**Description of the task:**
Every line from the one with "- size: anneau/blanc" to the end of the data needs to be copied exactly, and no line before it.

**Supplied material:**
▬▬▬▬▬▬▬▬▬▬

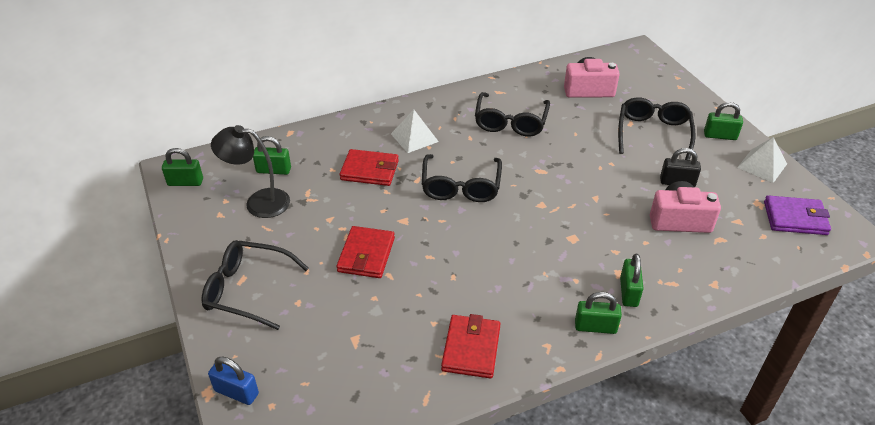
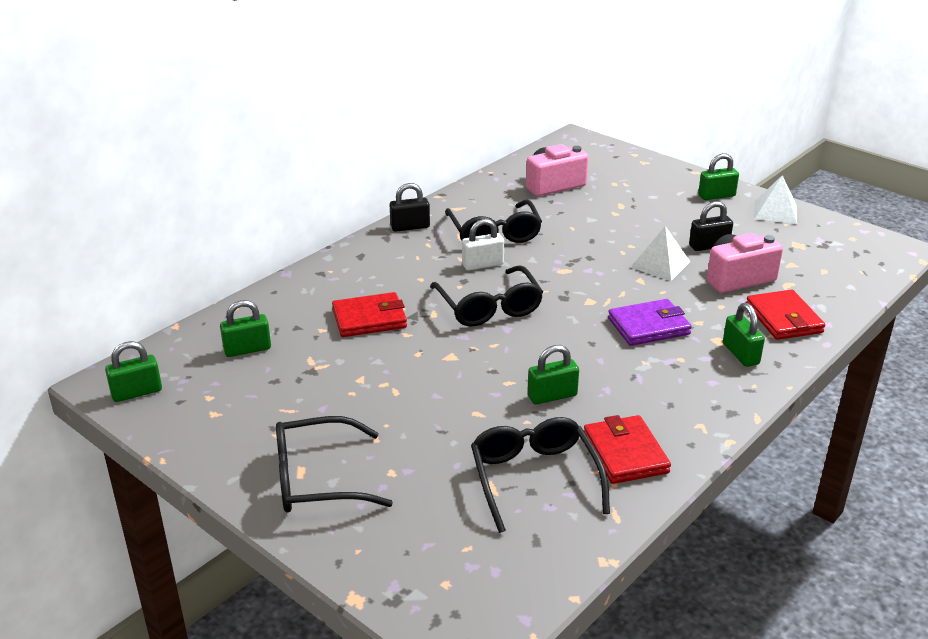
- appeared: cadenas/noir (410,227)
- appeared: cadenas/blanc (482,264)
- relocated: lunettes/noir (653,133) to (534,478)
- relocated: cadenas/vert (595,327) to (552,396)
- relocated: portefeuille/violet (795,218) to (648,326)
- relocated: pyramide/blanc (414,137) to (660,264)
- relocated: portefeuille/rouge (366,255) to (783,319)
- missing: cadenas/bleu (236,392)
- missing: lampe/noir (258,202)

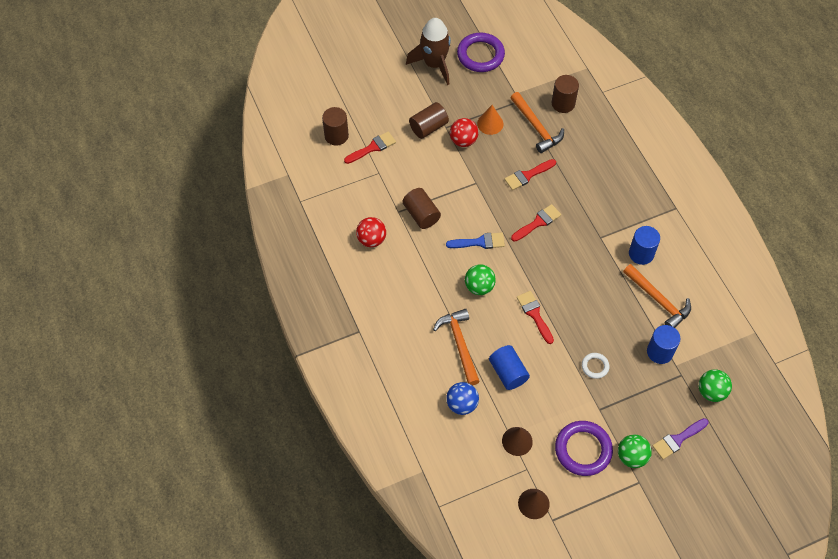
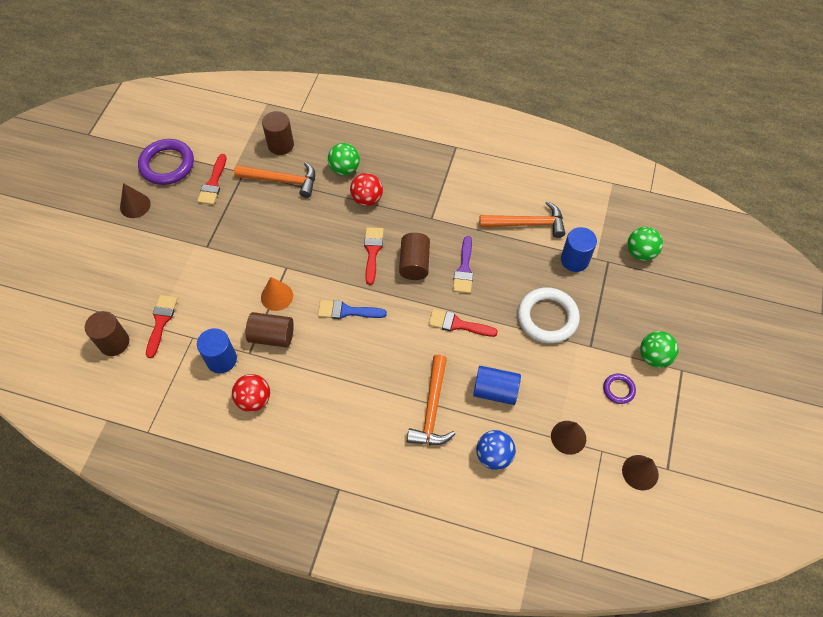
- exchanged: fusée/marron (434,64) to cône/marron (135,205)
- relocated: pinceau/rouge (527,175) to (213,183)
- relocated: cylindre/bleu (641,253) to (221,359)
- relocated: cône/orange (490,123) to (277,296)
- spun: pinceau/bleu (479,242) = (347,311) 120 degrees counterclockwise
- relocated: balle/vert (479,287) to (344,169)
- relocated: balle/rouge (463,141) to (367,199)
- relocated: cylindre/marron (428,127) to (414,263)
- spun: marteau/orange (459,344) = (432,409) 105 degrees counterclockwise
- relocated: pinceau/violet (678,439) to (464,269)
- size: anneau/blanc (595,366) = (547,317) x1.99
- size: anneau/violet (583,450) = (618,389) x0.50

▬▬▬▬▬▬▬▬▬▬

**Written solution:**
- size: anneau/blanc (595,366) = (547,317) x1.99
- size: anneau/violet (583,450) = (618,389) x0.50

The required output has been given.